Scene edit records:
■ ■ ■ ■ ■ ■ ■
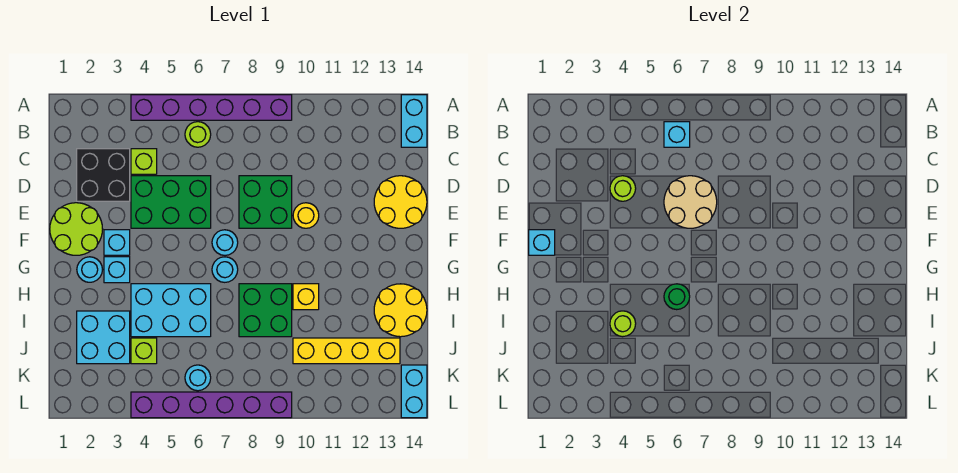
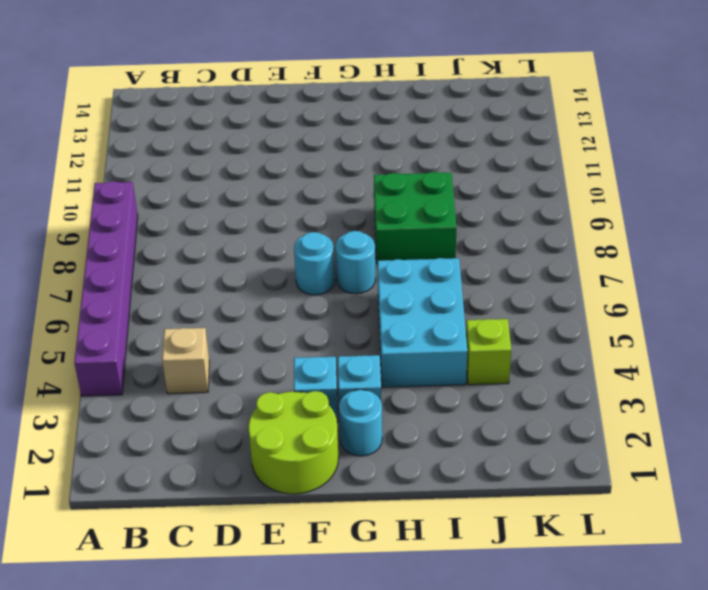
tan 1x1 brick [162,328,210,394] -> lime 1x1 brick [131,149,157,174]
none -> cyan 1x2 brick [401,95,427,147]
none -> lime 1x1 round brick [185,122,211,147]
none -> black 2x2 brick [77,149,130,201]
none -> green 2x3 brick [131,176,211,228]

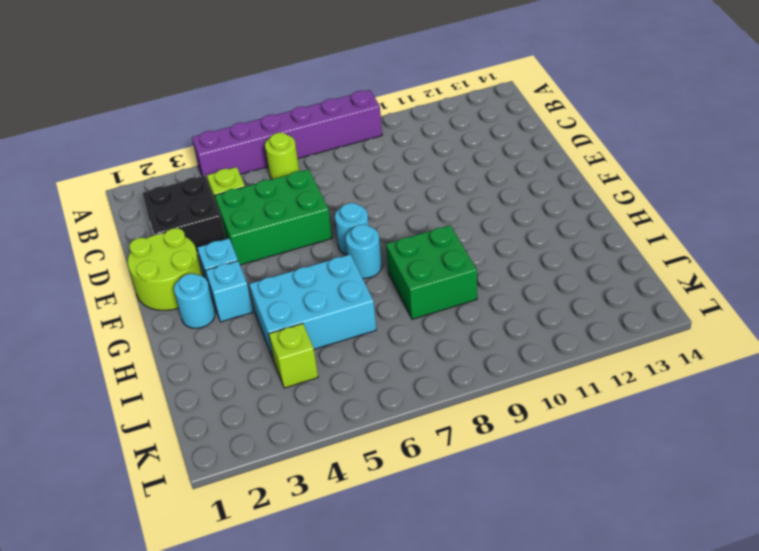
none -> cyan 1x2 brick [401,95,427,147]
none -> green 2x2 brick [239,176,292,228]
none -> yellow 2x2 round brick [374,176,427,228]
none -> yellow 1x1 round brick [293,203,319,228]

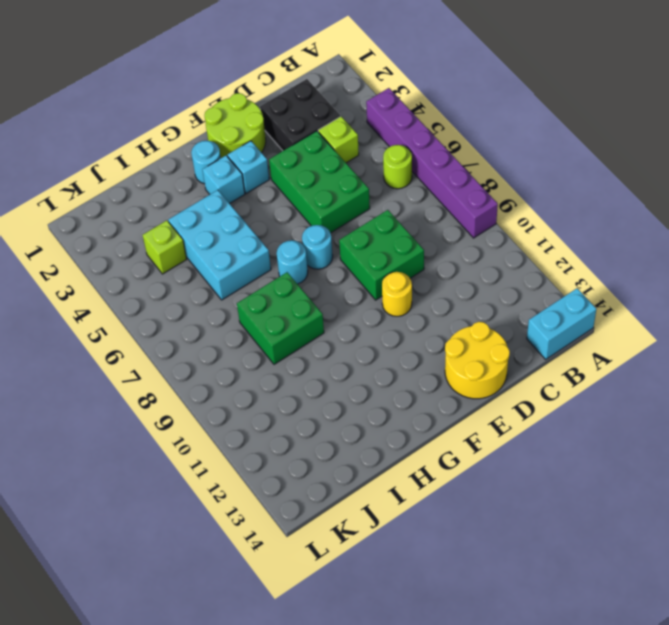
none -> yellow 1x1 brick [293,284,319,310]
none -> yellow 2x2 round brick [374,284,427,337]
none -> cyan 2x2 brick [77,311,130,364]
none -> yellow 1x4 brick [293,338,400,364]

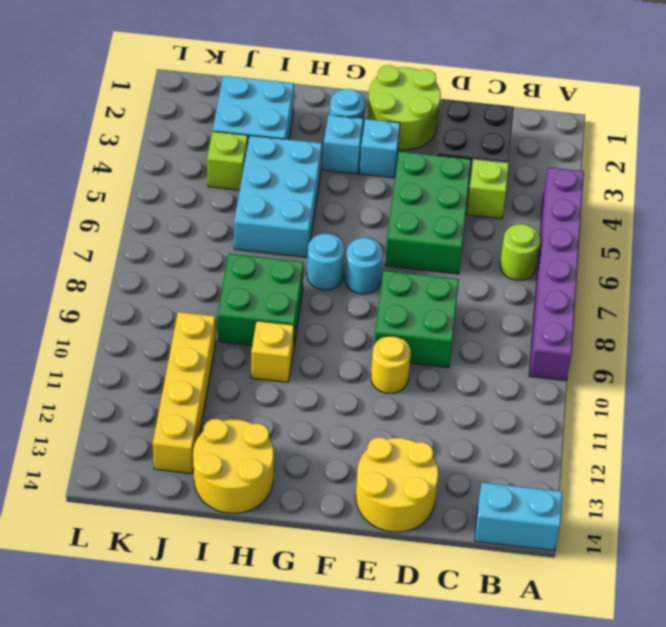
none -> cyan 1x1 round brick [185,365,211,391]
none -> cyan 1x2 brick [401,365,427,418]
none -> purple 1x6 brick [131,392,292,418]
none -> cyan 1x1 brick [664,122,690,147]

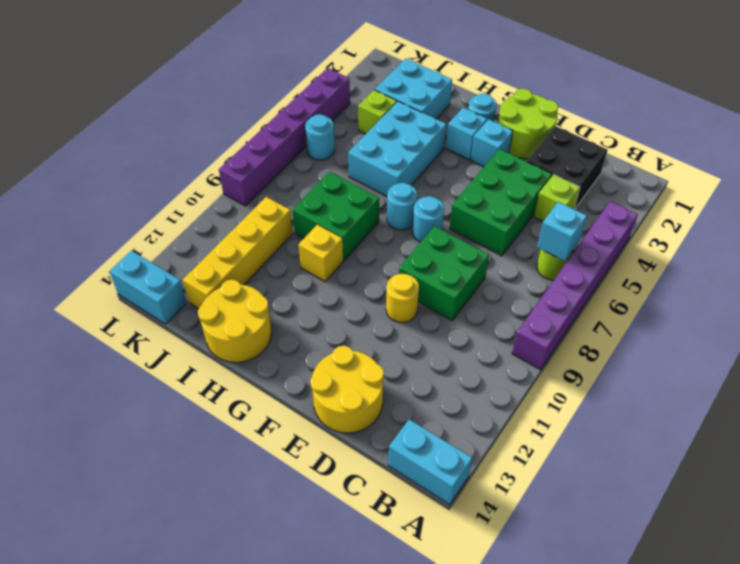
none -> lime 1x1 round brick [610,176,636,201]
none -> tan 2x2 round brick [664,176,717,228]
none -> cyan 1x1 brick [529,230,555,255]
none -> green 1x1 round brick [664,284,690,310]

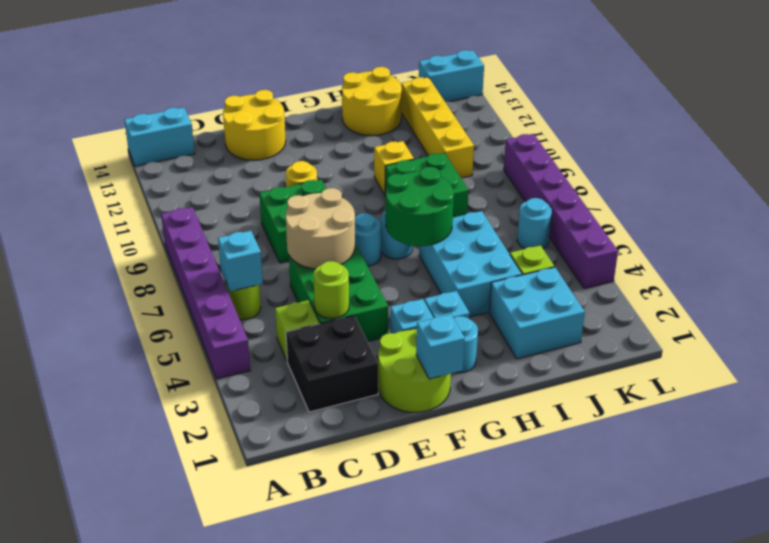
green 2x2 round brick [386,167,454,246] -> green 1x1 round brick [664,284,690,310]
none -> lime 1x1 round brick [610,311,636,337]

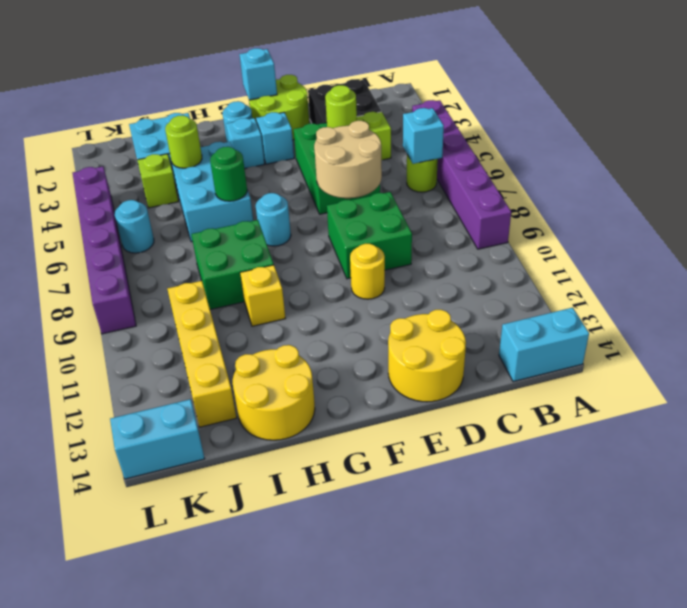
none -> cyan 1x1 round brick [212,230,238,255]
■ ■ ■ ■ ■ ■ ■
» Task: Reproduce only the lines of the records from the start up to and including the line that holds "none -> yellow 1x4 brick [293,338,400,364]"; do not carry over any picture.

» Response below:
tan 1x1 brick [162,328,210,394] -> lime 1x1 brick [131,149,157,174]
none -> cyan 1x2 brick [401,95,427,147]
none -> lime 1x1 round brick [185,122,211,147]
none -> black 2x2 brick [77,149,130,201]
none -> green 2x3 brick [131,176,211,228]

none -> cyan 1x2 brick [401,95,427,147]
none -> green 2x2 brick [239,176,292,228]
none -> yellow 2x2 round brick [374,176,427,228]
none -> yellow 1x1 round brick [293,203,319,228]

none -> yellow 1x1 brick [293,284,319,310]
none -> yellow 2x2 round brick [374,284,427,337]
none -> cyan 2x2 brick [77,311,130,364]
none -> yellow 1x4 brick [293,338,400,364]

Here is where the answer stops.